The answer must be every line of the records below that holds the word "Export".

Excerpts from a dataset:
......

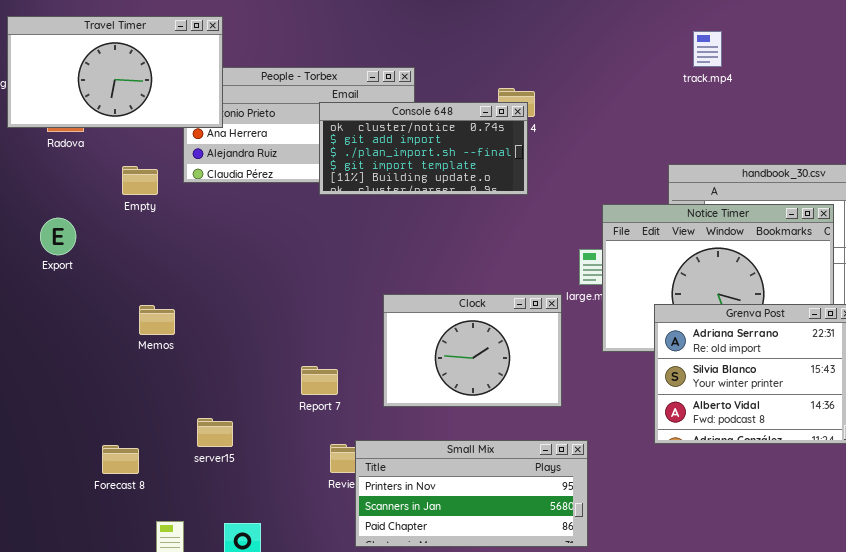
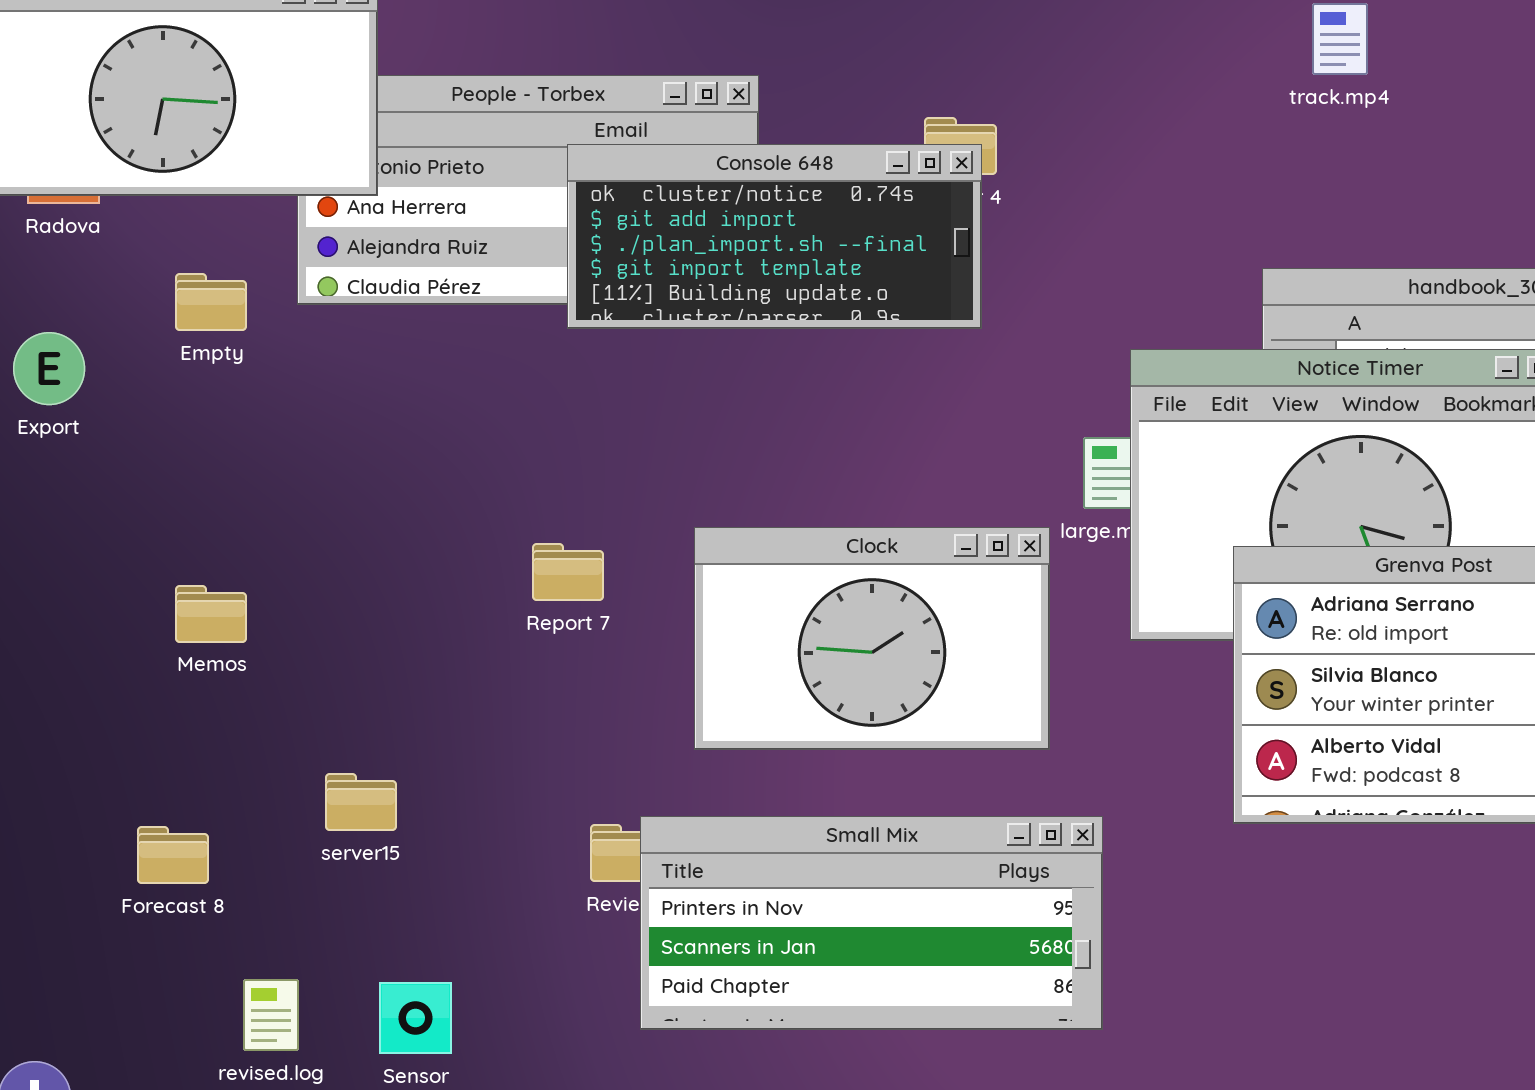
Export: [40,218,76,255] -> [13,332,85,405], moved
Memos: [139,305,175,335] -> [175,585,247,643], moved
Report 7: [301,366,338,395] -> [532,543,604,601], moved

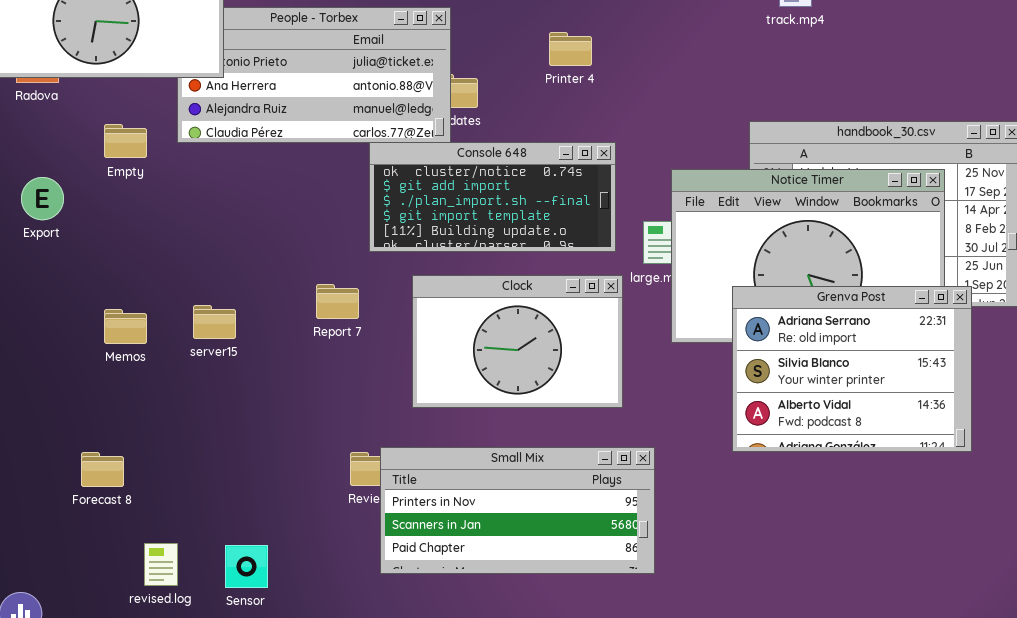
Console 648: [567,144,982,329] -> [369,142,616,252], moved
Export: [13,332,85,405] -> [21,177,64,220], moved
server15: [325,773,397,831] -> [193,305,236,339], moved

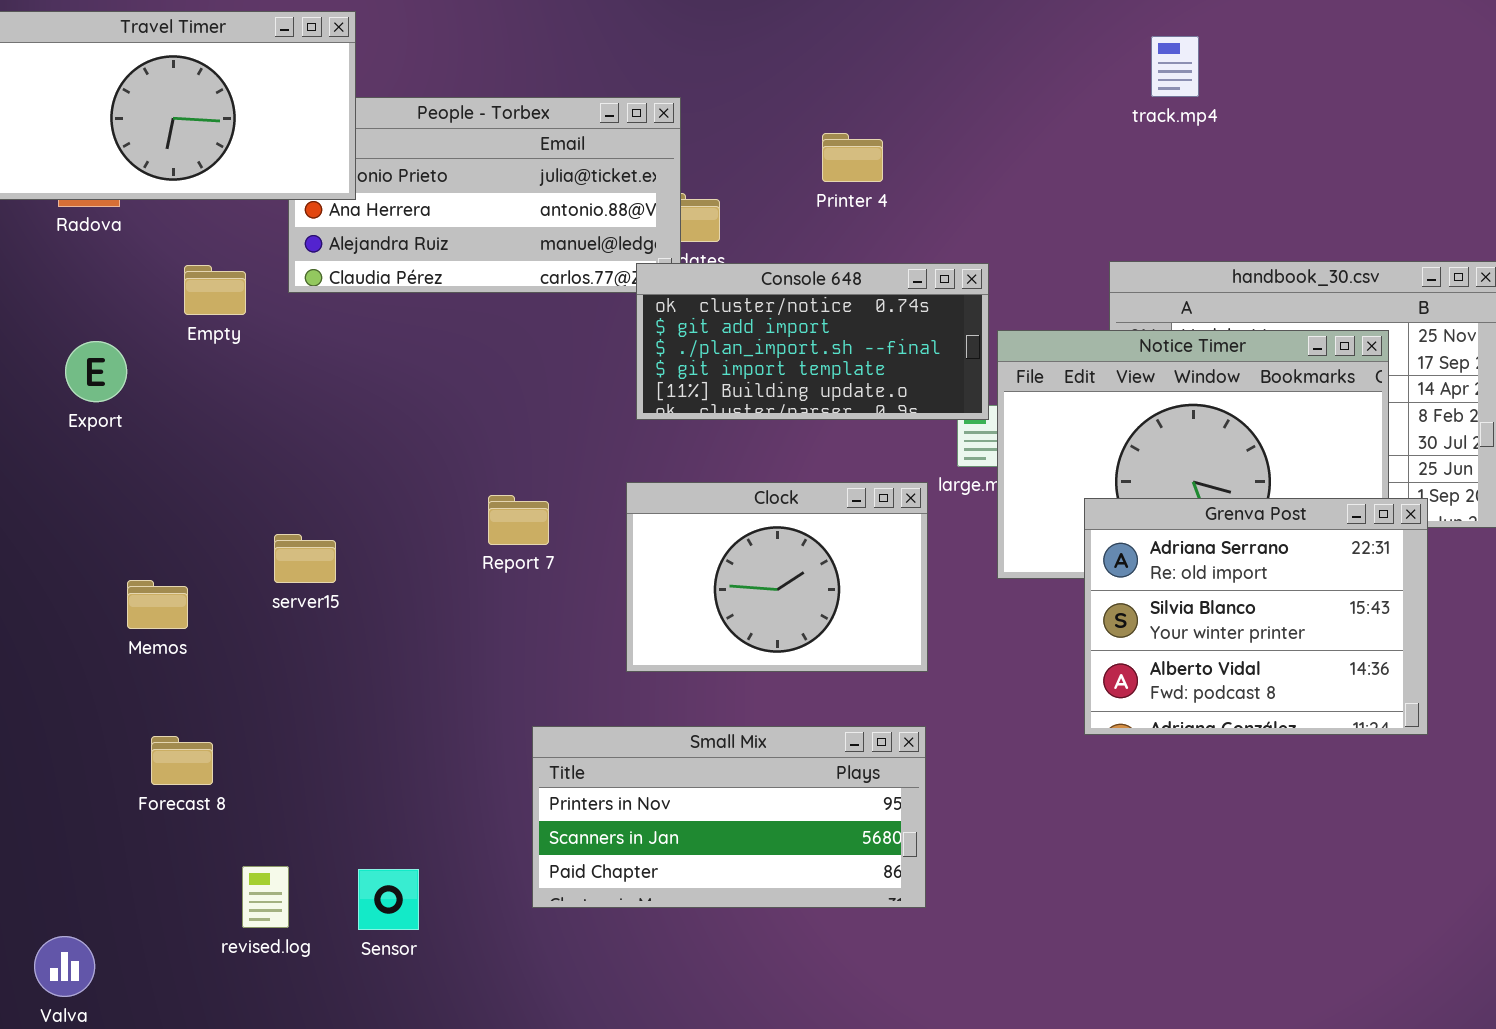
Console 648: [369,142,616,252] -> [636,263,989,420], moved
server15: [193,305,236,339] -> [274,534,336,583], moved
Memos: [104,309,147,344] -> [127,580,188,629], moved
Small Mix: [380,447,655,574] -> [532,726,926,908], moved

......

Expected answer →
Export: [40,218,76,255] -> [13,332,85,405], moved
Export: [13,332,85,405] -> [21,177,64,220], moved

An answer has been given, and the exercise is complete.